▶ [Problem to solve]:
Restate exactly the lines below, from the one containing "C201: 2.2uF (plus" through the final line, and leave out the pictures.

▶ [Task data]:
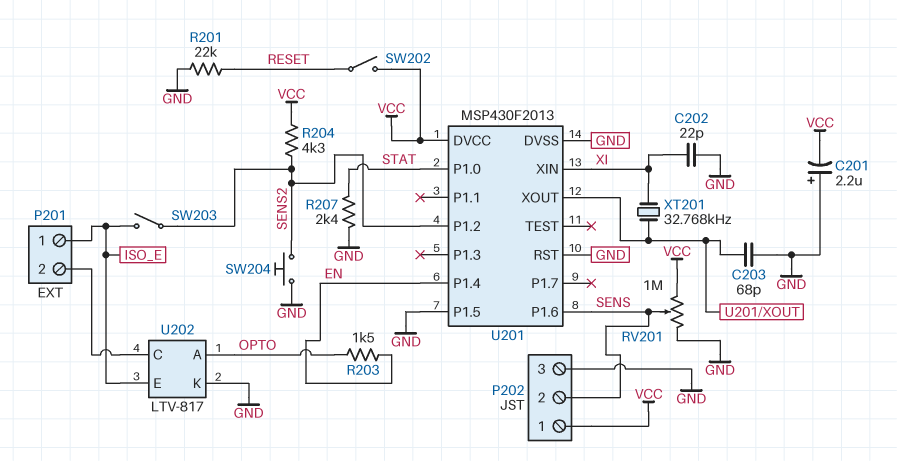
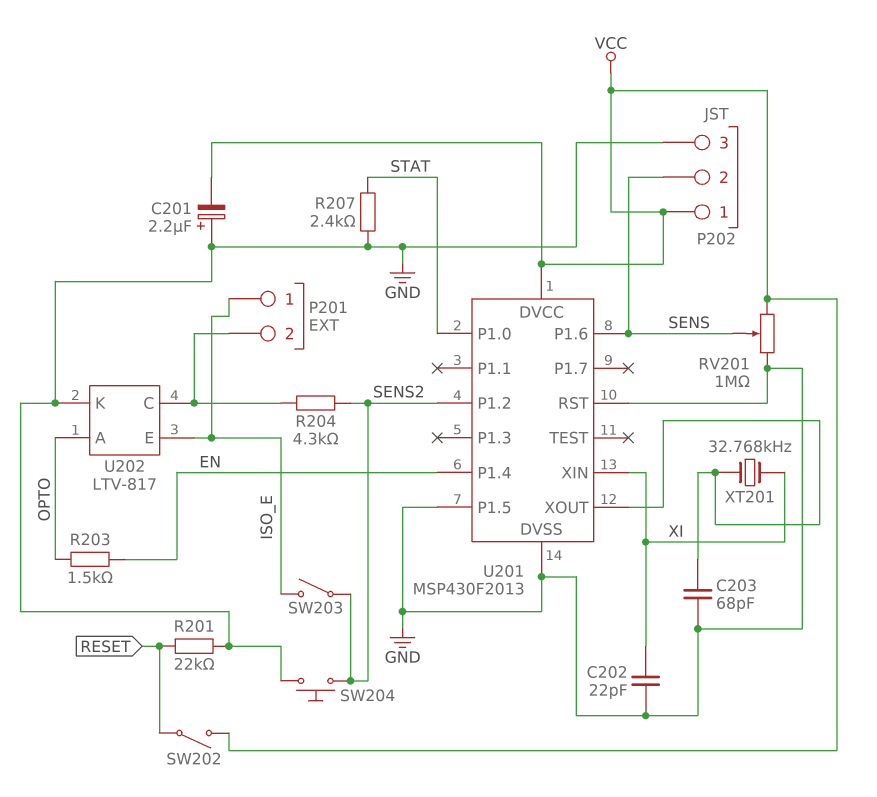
R204: 4.3k (SENS2, VCC) -> 4.3k (P201/2, SENS2)

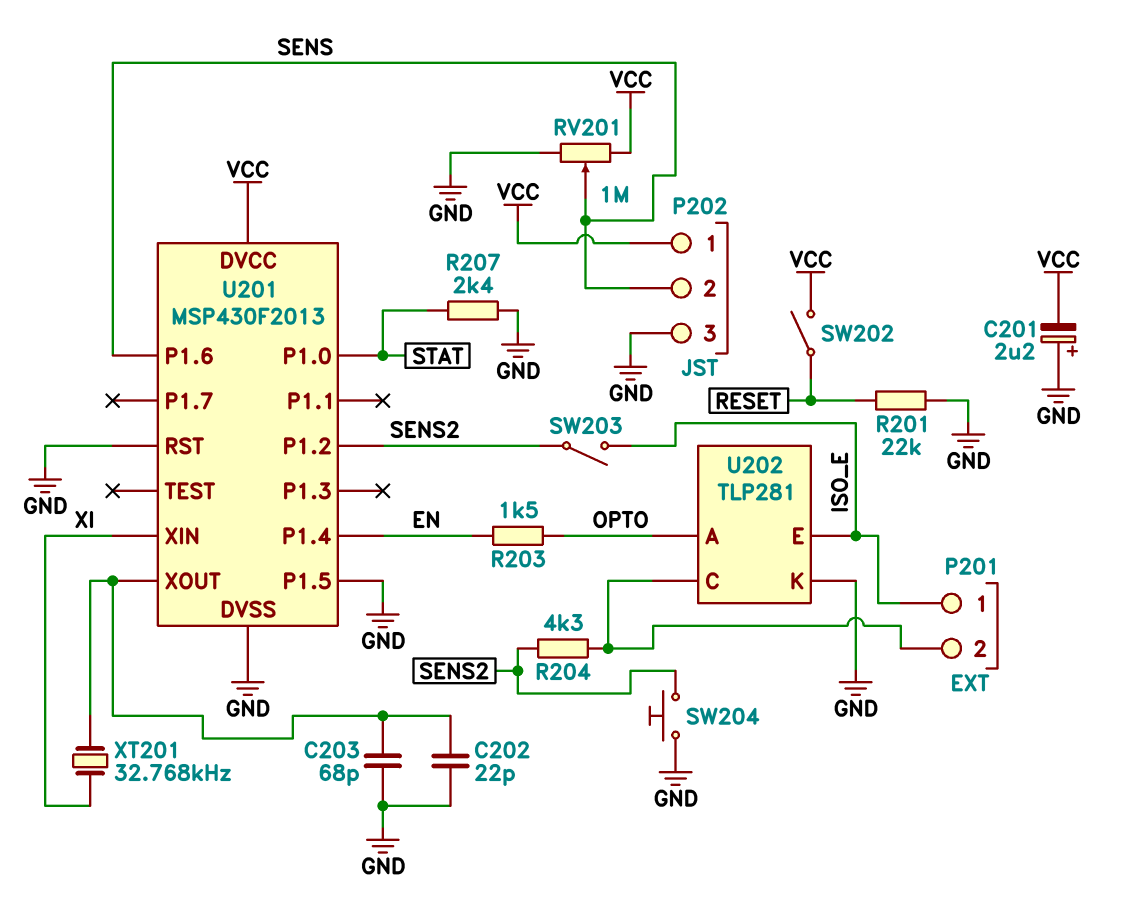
C202: 22pF (GND, XI) -> 22pF (GND, U201/XOUT)
U202: LTV-817 -> TLP281

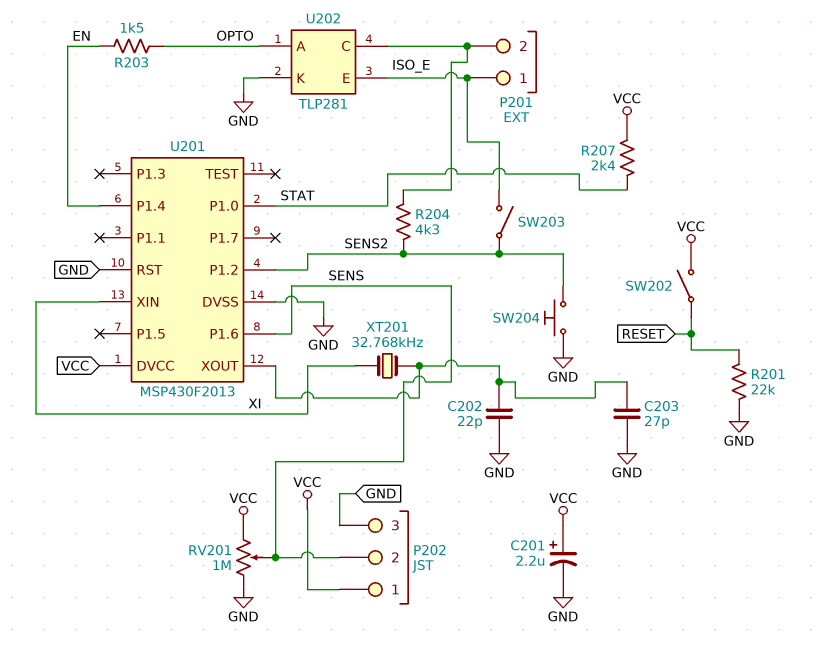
C201: 2.2uF (plus GND, minus VCC) -> 2.2uF (plus VCC, minus GND)
C203: 68pF (GND, U201/XOUT) -> 27pF (GND, U201/XOUT)
R207: 2.4k (GND, STAT) -> 2.4k (STAT, VCC)
U201 pin P1.5: GND -> none

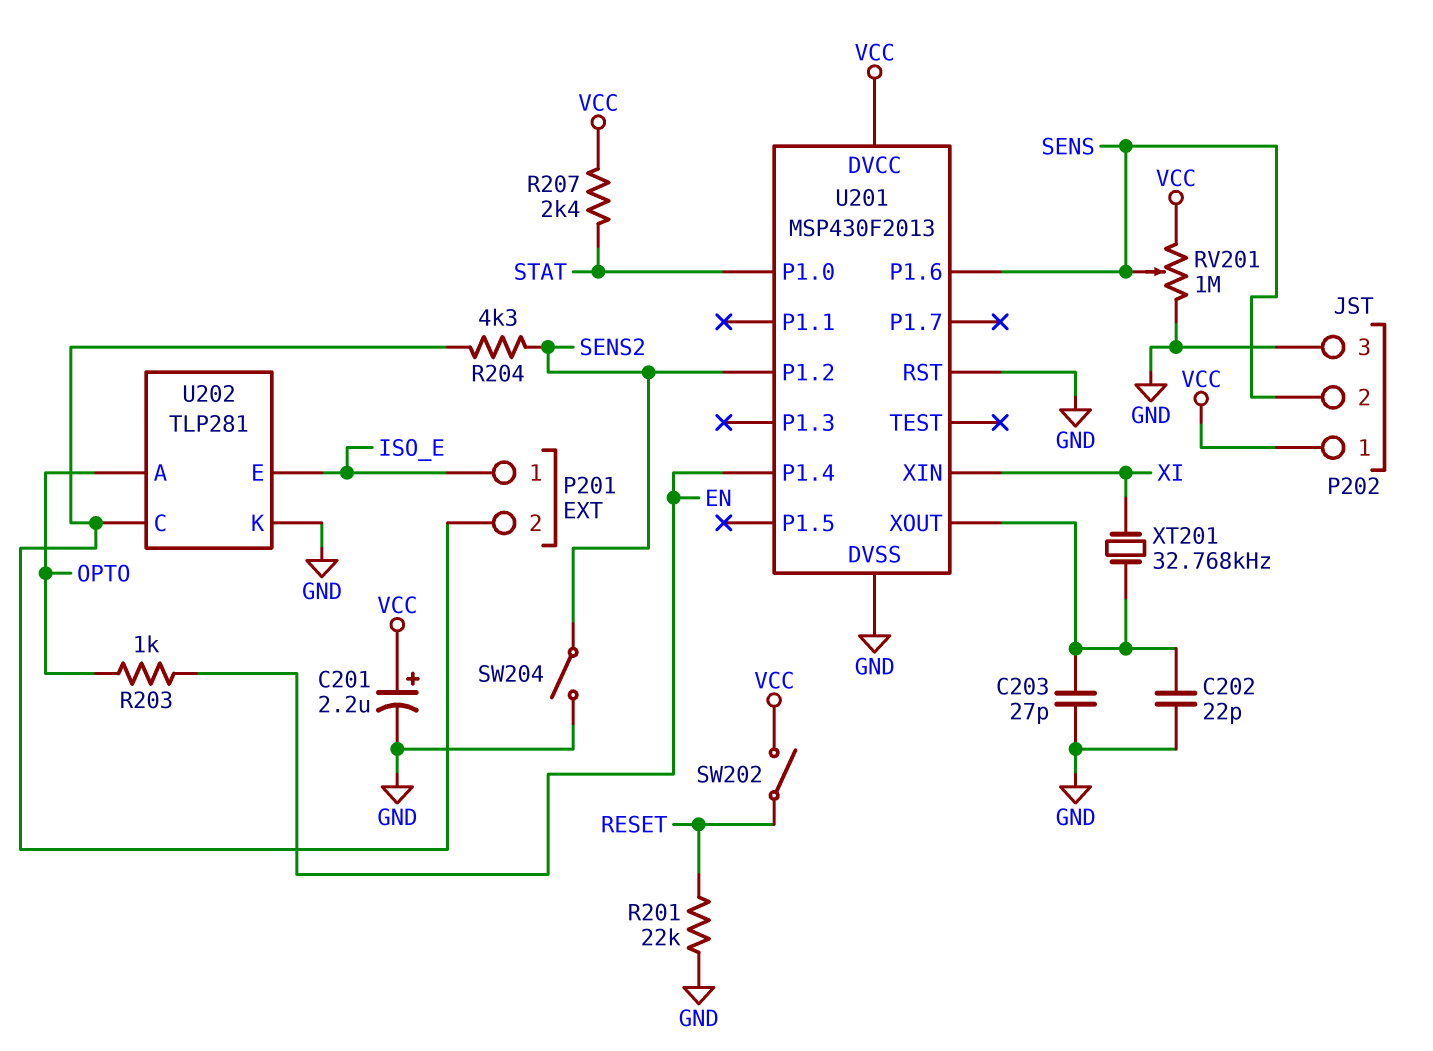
R203: 1.5k (EN, OPTO) -> 1k (EN, OPTO)
SW203: switch (ISO_E, SENS2) -> none
SW204: button (GND, SENS2) -> switch (GND, SENS2)

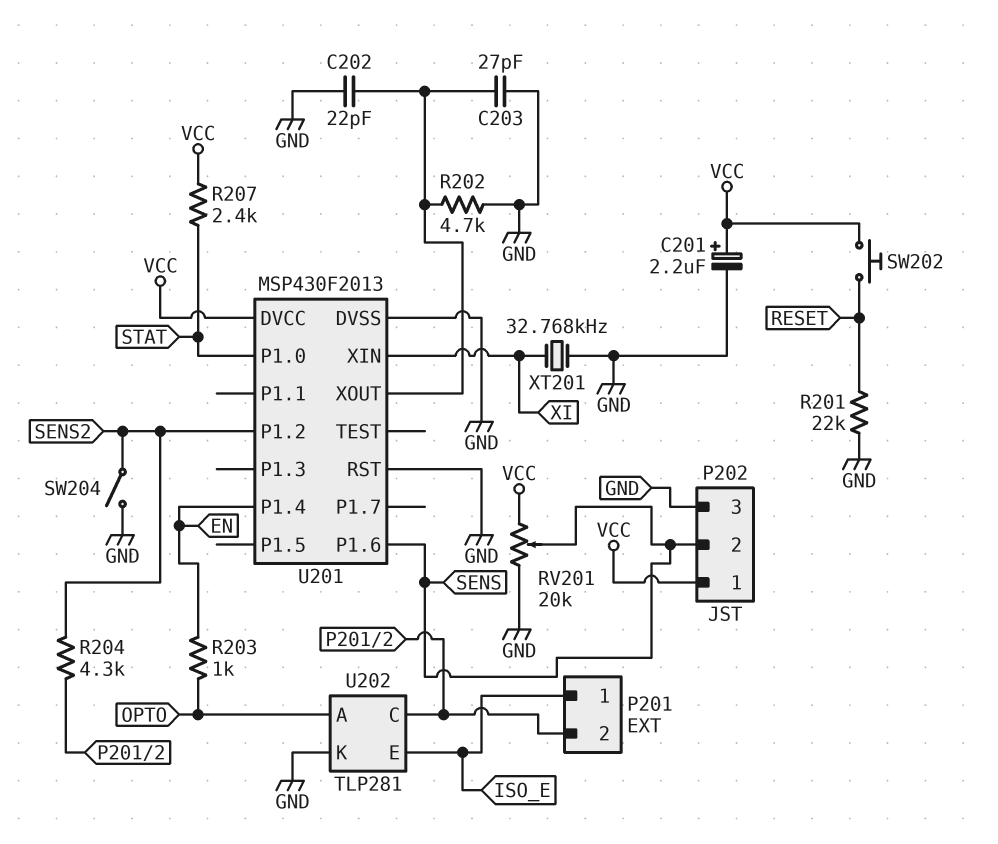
R202: none -> 4.7k (GND, U201/XOUT)
RV201: 1M (GND, VCC, wiper SENS) -> 20k (GND, VCC, wiper SENS)
SW202: switch (RESET, VCC) -> button (RESET, VCC)
XT201: 32.768kHz (U201/XOUT, XI) -> 32.768kHz (GND, XI)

▶ [Response to the task]:
C201: 2.2uF (plus GND, minus VCC) -> 2.2uF (plus VCC, minus GND)
C203: 68pF (GND, U201/XOUT) -> 27pF (GND, U201/XOUT)
R207: 2.4k (GND, STAT) -> 2.4k (STAT, VCC)
U201 pin P1.5: GND -> none

R203: 1.5k (EN, OPTO) -> 1k (EN, OPTO)
SW203: switch (ISO_E, SENS2) -> none
SW204: button (GND, SENS2) -> switch (GND, SENS2)

R202: none -> 4.7k (GND, U201/XOUT)
RV201: 1M (GND, VCC, wiper SENS) -> 20k (GND, VCC, wiper SENS)
SW202: switch (RESET, VCC) -> button (RESET, VCC)
XT201: 32.768kHz (U201/XOUT, XI) -> 32.768kHz (GND, XI)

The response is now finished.